**About this exercise:** Every line of the data should be written out exactly, with the pictures left out.

### Entries shown

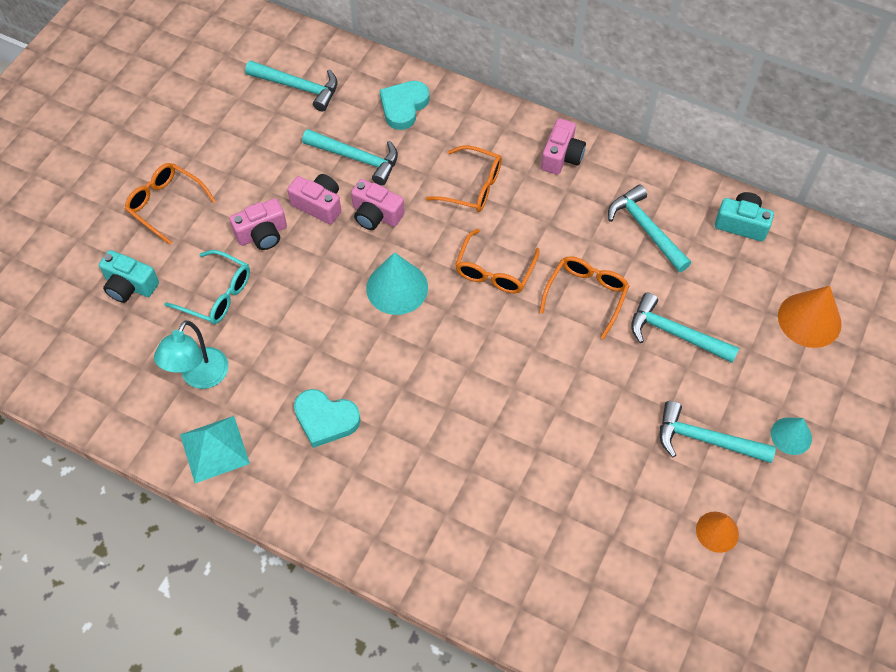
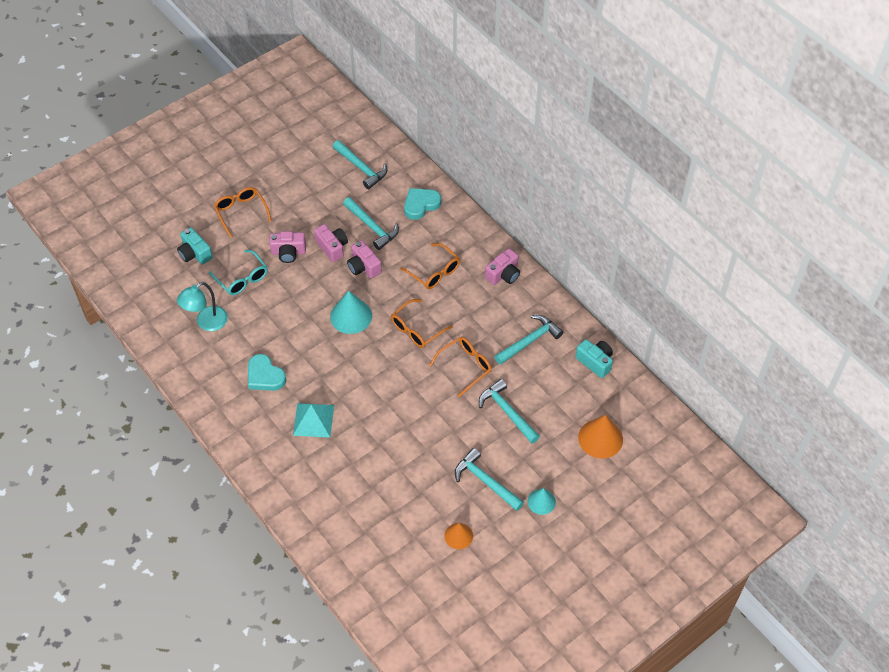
camera: 25 degrees right, 5 degrees down
(214, 449) = (193, 366): turquoise pyramid -> turquoise pyramid (313, 420)
(646, 229) = (530, 341): turquoise hammer -> turquoise hammer turned 60 degrees clockwise

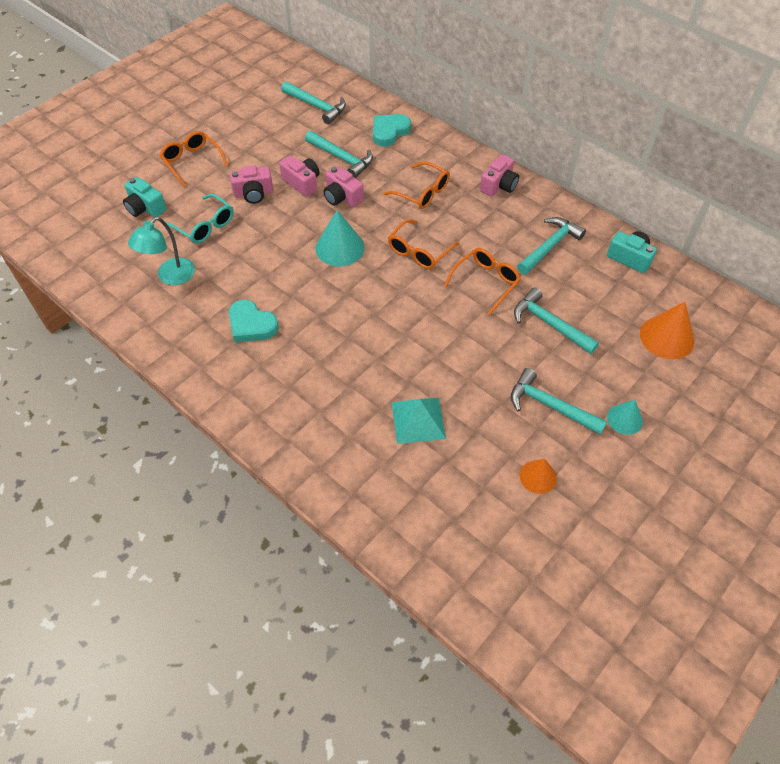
camera: 10 degrees left, 0 degrees up
(313, 420) = (321, 366): turquoise pyramid -> turquoise pyramid (418, 420)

######

**Answer section:**
camera: 25 degrees right, 5 degrees down
(214, 449) = (193, 366): turquoise pyramid -> turquoise pyramid (313, 420)
(646, 229) = (530, 341): turquoise hammer -> turquoise hammer turned 60 degrees clockwise

camera: 10 degrees left, 0 degrees up
(313, 420) = (321, 366): turquoise pyramid -> turquoise pyramid (418, 420)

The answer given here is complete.